◆ What you should do ◆
Across the data, every line with the word "hourglass" counts once; state the total alone.

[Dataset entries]
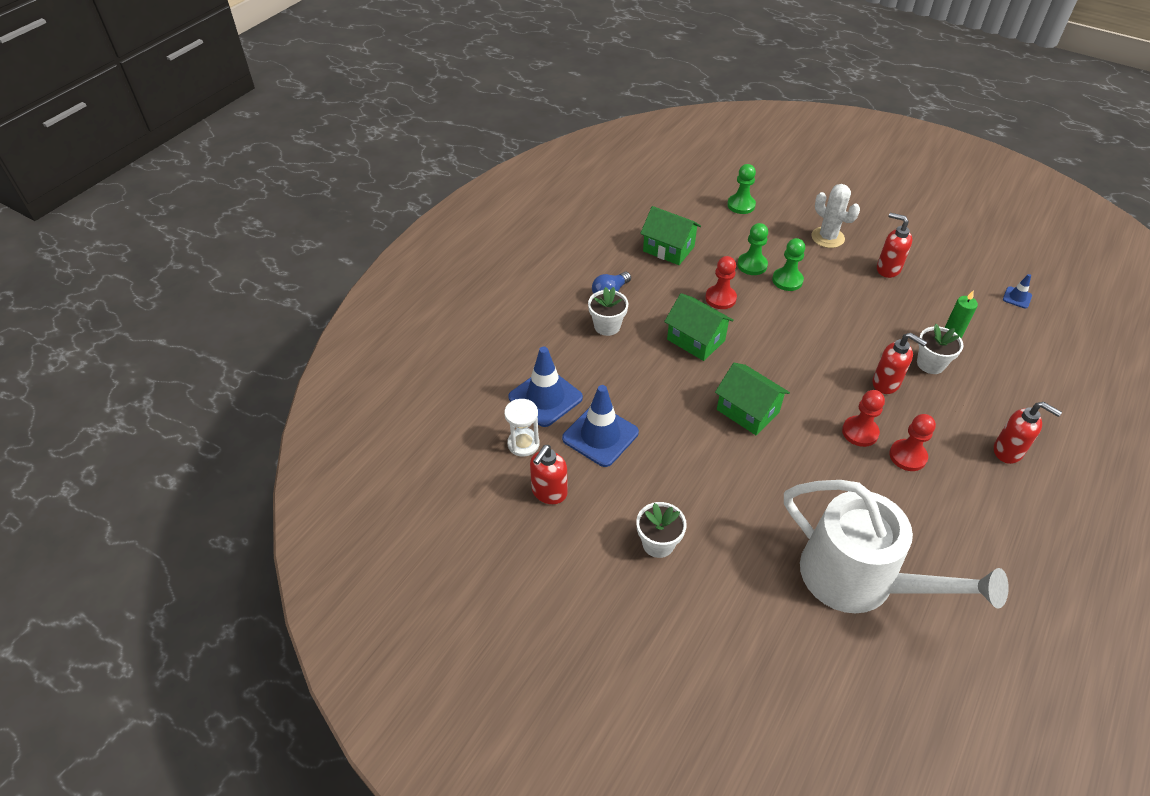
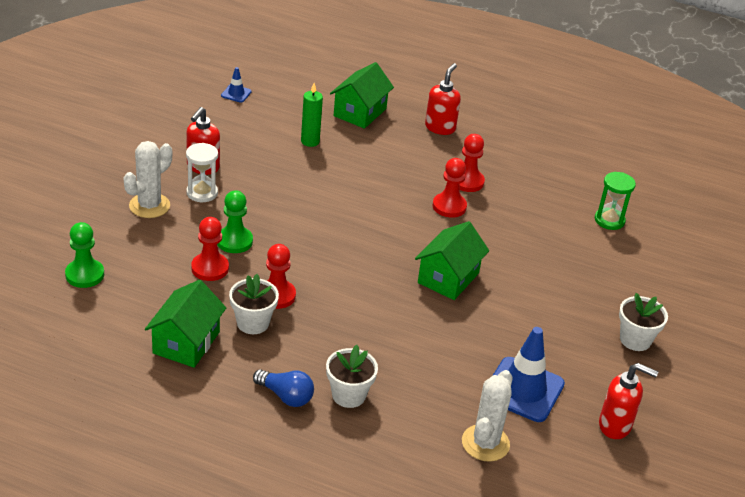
camera: 105 degrees left, 10 degrees down
white hourglass [504,399,540,457] -> white hourglass moved to [186,143,218,202]
blue traffic cone [508,347,583,427] -> white cactus [462,370,512,462]
green house [664,293,734,361] -> green house moved to [330,62,394,129]
green pawn [737,223,768,275] -> red pawn [191,217,229,281]
white watering can [784,480,1009,613] -> green hourglass [595,172,636,230]
red soap dispenser [872,333,927,394] -> none
white flower pot [917,324,964,374] -> white flower pot moved to [229,274,279,334]

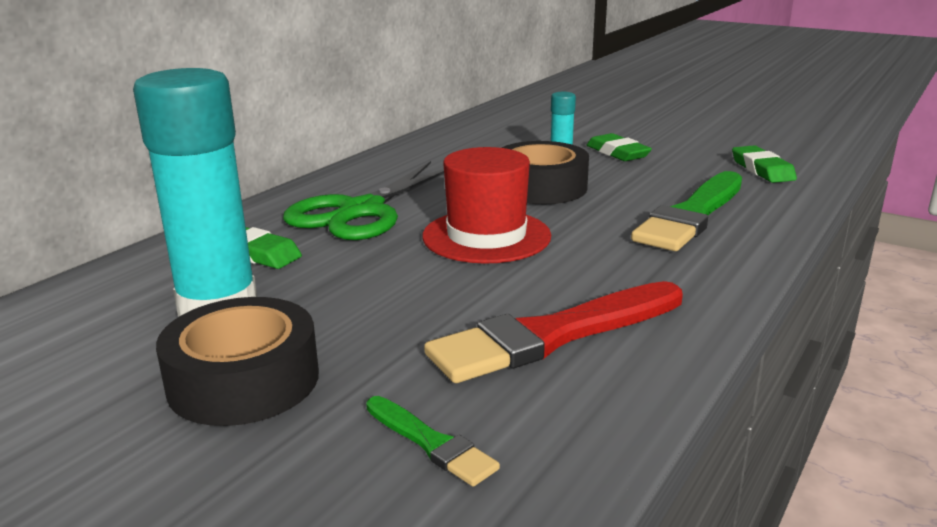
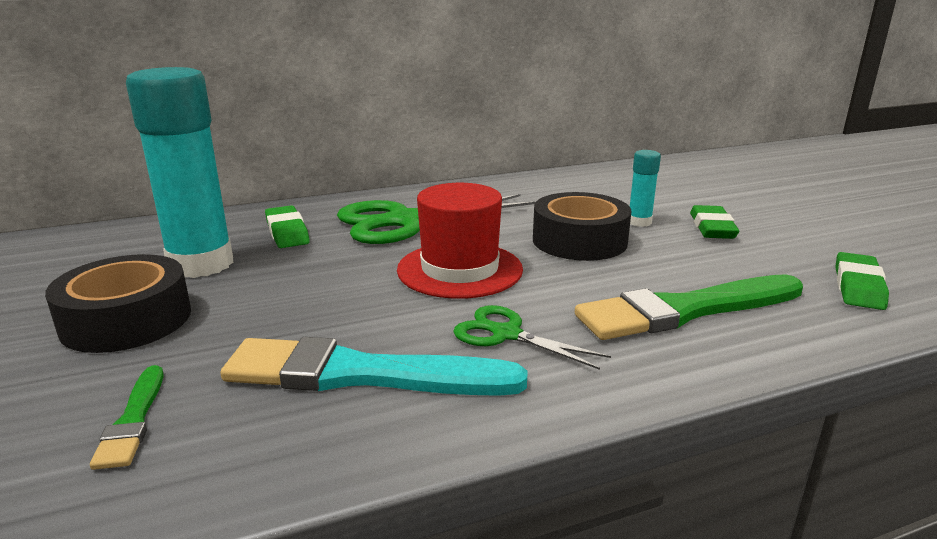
camera: 35 degrees right, 0 degrees up
red brush [424,281,683,383] -> turquoise brush [221,337,528,396]
none -> green scissors [453,305,611,370]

◆ Answer to this task ◆
2